-- BRIEF --
Each line of the material below with the word "black" is to be reported.

-- INFORMATION SUPPLIED --
=-=-=

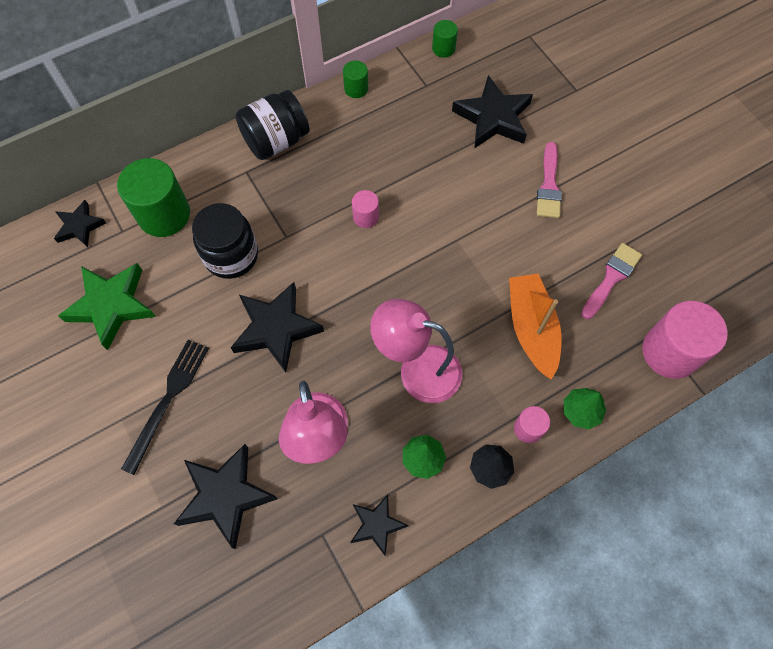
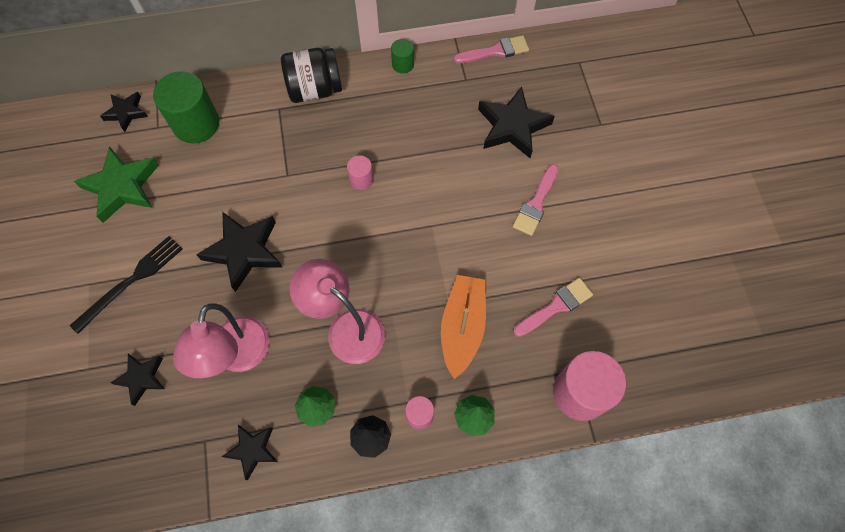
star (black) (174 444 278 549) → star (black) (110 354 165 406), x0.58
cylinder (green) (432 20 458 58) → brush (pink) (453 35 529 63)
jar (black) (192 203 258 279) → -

=-=-=

-- EXERCISE RESULT --
star (black) (174 444 278 549) → star (black) (110 354 165 406), x0.58
jar (black) (192 203 258 279) → -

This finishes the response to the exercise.